Go to the line containing "orange nuvekido,<544 256>,red" in the records below and print it and every following line exactly, on through the line containing "replaced,black sipolakon,<522 318>,black", then stop.

Dataset excerpts START

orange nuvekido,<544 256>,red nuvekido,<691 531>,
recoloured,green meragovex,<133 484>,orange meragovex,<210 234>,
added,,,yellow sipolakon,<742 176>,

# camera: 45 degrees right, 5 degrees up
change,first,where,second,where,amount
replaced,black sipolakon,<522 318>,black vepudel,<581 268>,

Dataset excerpts END
Dataset excerpts START

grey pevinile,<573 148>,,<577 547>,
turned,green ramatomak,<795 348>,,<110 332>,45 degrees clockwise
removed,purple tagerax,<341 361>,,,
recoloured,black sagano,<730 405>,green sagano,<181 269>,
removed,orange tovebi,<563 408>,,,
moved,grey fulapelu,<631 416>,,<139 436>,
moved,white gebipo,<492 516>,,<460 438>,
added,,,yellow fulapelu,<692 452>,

Dataset excerpts END
Dataset excerpts START

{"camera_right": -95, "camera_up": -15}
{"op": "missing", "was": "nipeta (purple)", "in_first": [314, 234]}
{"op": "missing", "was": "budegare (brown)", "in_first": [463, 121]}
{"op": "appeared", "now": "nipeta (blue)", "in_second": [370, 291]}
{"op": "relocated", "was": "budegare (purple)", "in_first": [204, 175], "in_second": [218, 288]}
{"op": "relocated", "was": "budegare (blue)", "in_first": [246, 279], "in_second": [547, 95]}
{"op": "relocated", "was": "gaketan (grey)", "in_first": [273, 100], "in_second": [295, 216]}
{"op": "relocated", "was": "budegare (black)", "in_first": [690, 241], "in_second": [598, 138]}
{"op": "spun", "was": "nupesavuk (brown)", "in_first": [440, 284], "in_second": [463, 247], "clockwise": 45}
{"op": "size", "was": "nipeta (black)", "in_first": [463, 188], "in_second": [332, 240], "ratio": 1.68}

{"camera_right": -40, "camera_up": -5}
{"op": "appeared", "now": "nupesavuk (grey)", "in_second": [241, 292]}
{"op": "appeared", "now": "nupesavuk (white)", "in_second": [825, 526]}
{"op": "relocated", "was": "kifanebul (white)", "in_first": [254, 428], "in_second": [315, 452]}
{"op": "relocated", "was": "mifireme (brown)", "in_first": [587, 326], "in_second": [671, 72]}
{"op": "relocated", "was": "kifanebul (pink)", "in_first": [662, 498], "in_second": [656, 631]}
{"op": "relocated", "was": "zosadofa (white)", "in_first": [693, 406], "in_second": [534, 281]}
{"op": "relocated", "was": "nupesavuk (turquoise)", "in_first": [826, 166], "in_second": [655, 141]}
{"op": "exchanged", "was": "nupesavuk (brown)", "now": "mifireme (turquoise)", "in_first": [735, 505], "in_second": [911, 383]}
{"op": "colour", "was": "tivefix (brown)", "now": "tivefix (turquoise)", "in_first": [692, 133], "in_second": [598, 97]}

Dataset excerpts END

Exercise output ->
orange nuvekido,<544 256>,red nuvekido,<691 531>,
recoloured,green meragovex,<133 484>,orange meragovex,<210 234>,
added,,,yellow sipolakon,<742 176>,

# camera: 45 degrees right, 5 degrees up
change,first,where,second,where,amount
replaced,black sipolakon,<522 318>,black vepudel,<581 268>,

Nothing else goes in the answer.